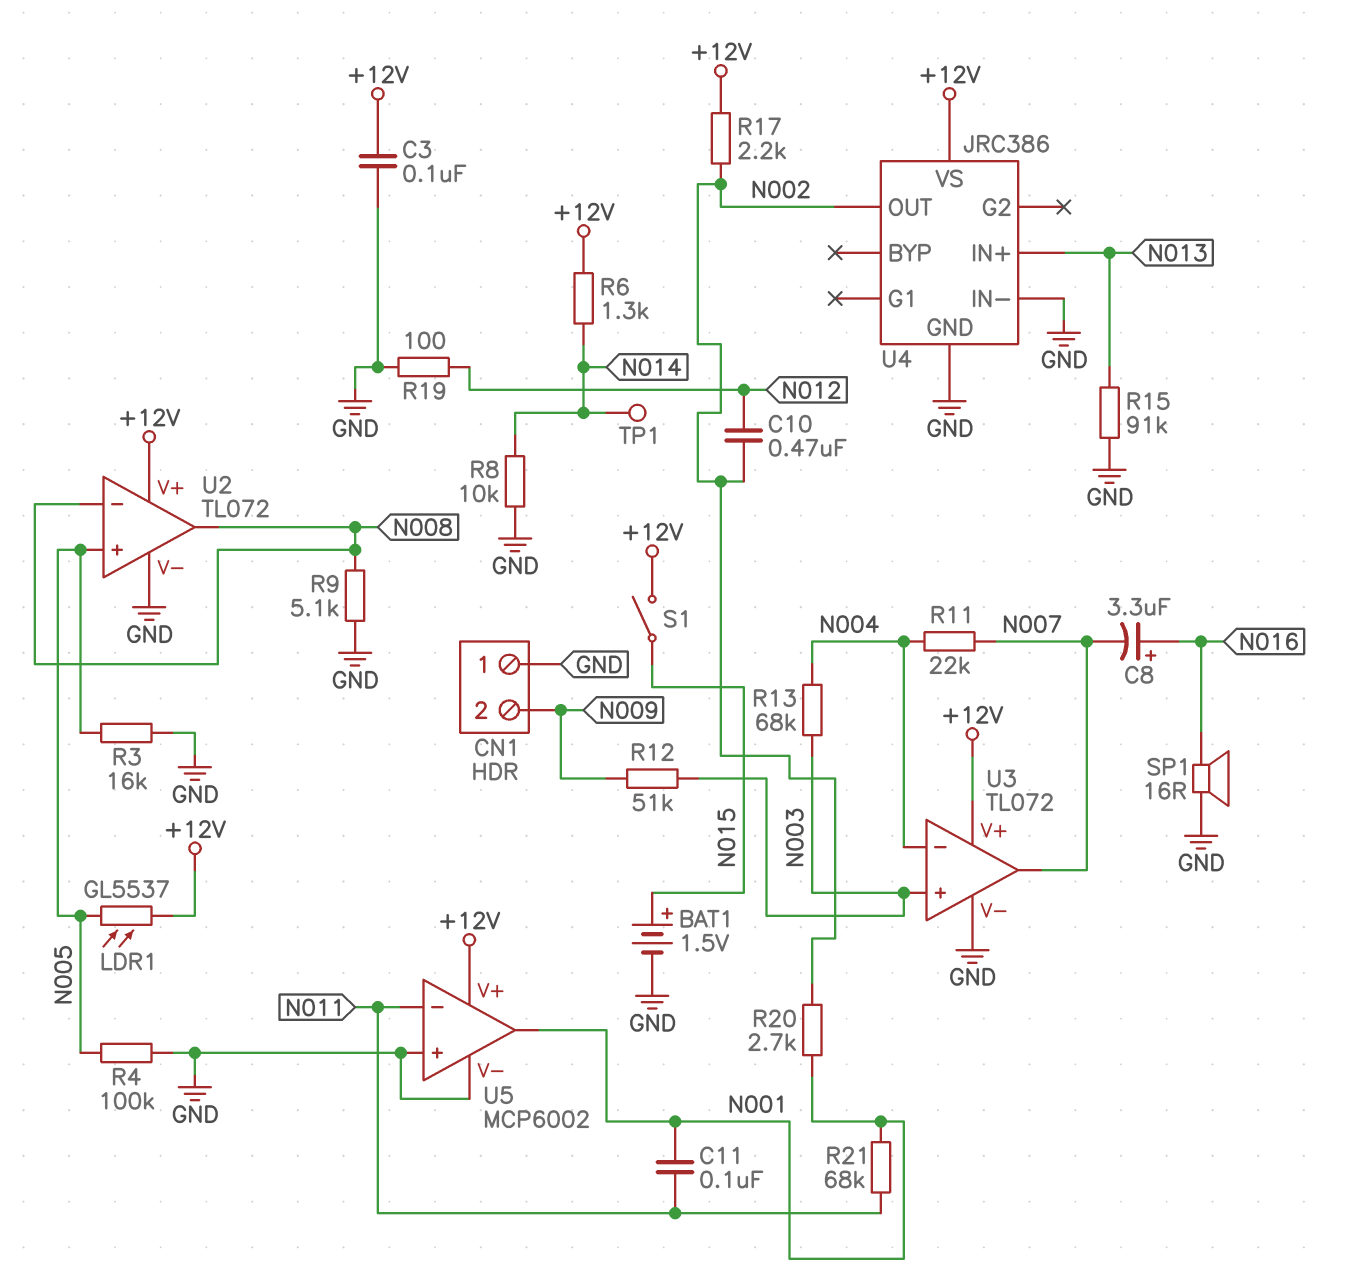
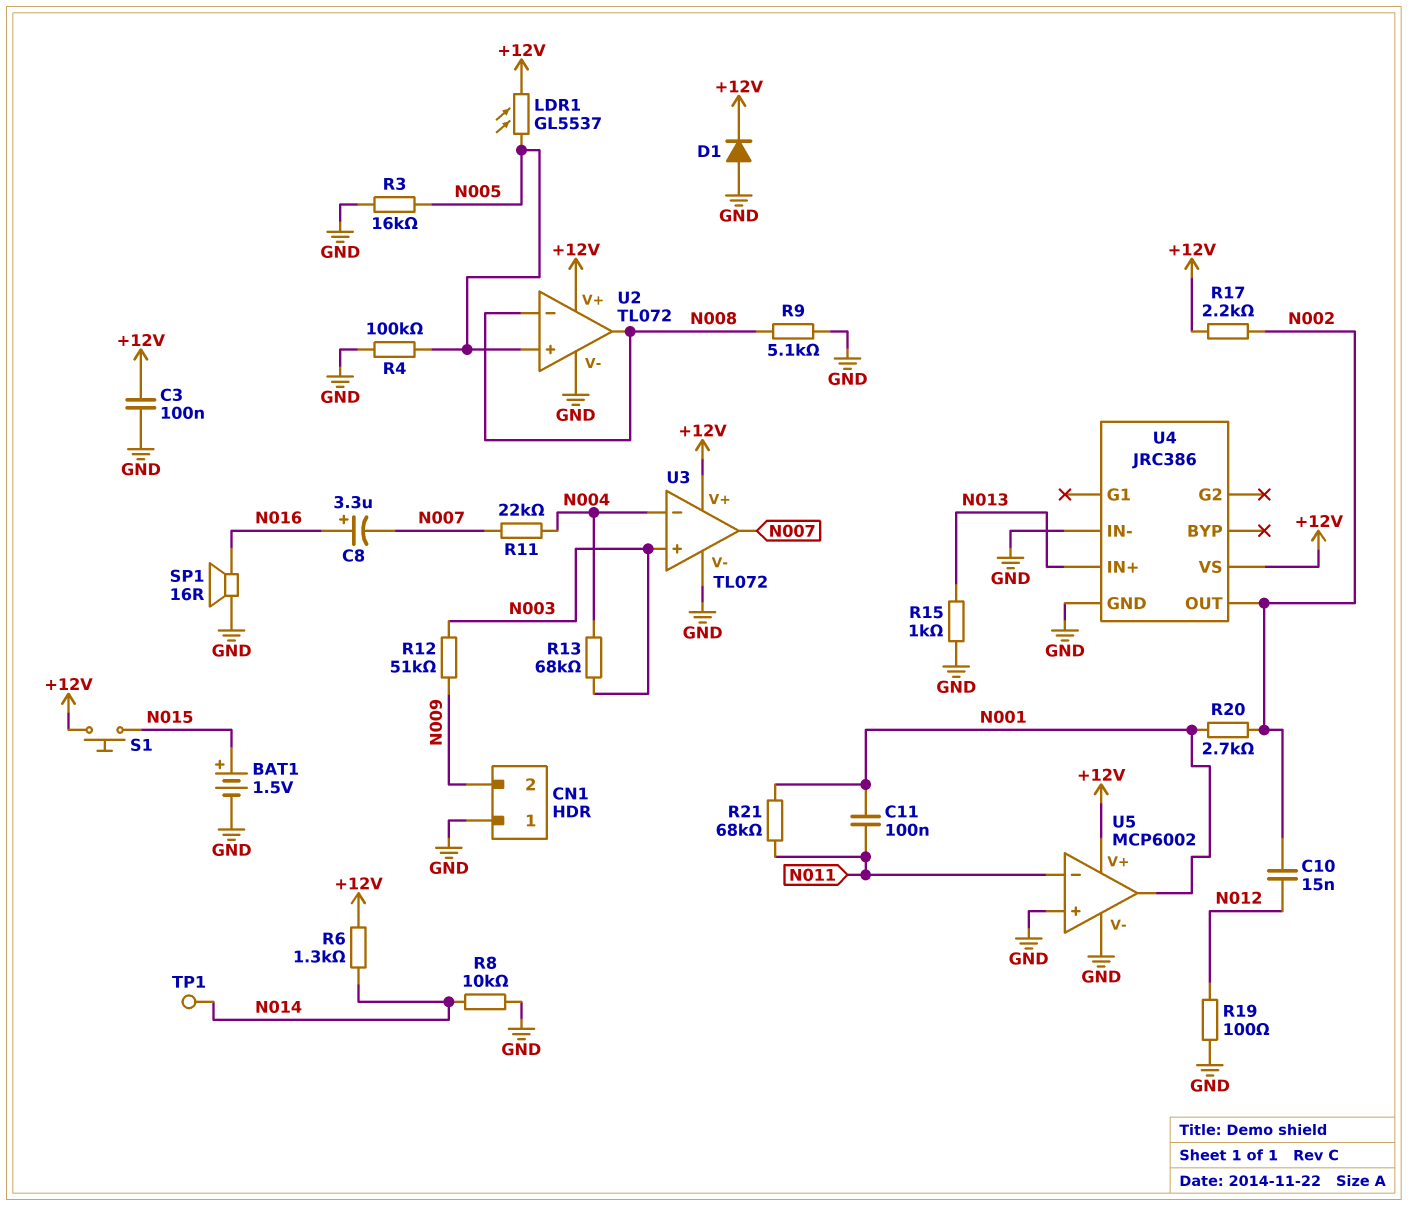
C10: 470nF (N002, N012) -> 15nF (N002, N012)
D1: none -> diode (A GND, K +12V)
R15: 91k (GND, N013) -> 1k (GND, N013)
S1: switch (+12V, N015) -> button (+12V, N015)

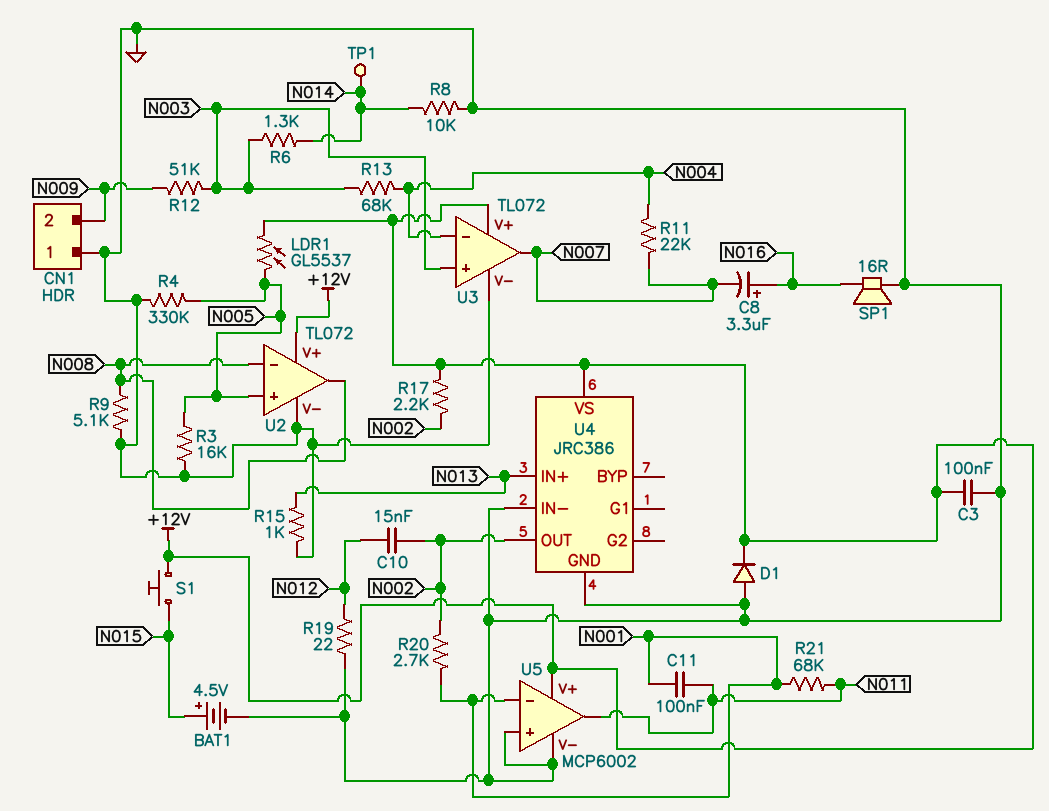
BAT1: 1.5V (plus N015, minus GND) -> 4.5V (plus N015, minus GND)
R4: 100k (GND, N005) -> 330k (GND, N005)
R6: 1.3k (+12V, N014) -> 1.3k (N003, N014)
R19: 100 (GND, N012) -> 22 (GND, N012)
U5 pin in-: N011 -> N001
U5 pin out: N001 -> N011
::::::
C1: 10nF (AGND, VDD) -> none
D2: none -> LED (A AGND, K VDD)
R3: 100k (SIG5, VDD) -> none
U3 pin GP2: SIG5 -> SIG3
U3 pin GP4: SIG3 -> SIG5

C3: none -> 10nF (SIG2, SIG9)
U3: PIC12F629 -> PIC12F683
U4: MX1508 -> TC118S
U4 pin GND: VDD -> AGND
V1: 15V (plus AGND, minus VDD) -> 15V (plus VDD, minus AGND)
::::::
§ Task directions: From the records above, print only the lines between the one holding "R3: 100k (SIG5, VDD) -> none" and the one holding "V1: 15V (plus", inclusive, exactly as they stand.

§ Solution:
R3: 100k (SIG5, VDD) -> none
U3 pin GP2: SIG5 -> SIG3
U3 pin GP4: SIG3 -> SIG5

C3: none -> 10nF (SIG2, SIG9)
U3: PIC12F629 -> PIC12F683
U4: MX1508 -> TC118S
U4 pin GND: VDD -> AGND
V1: 15V (plus AGND, minus VDD) -> 15V (plus VDD, minus AGND)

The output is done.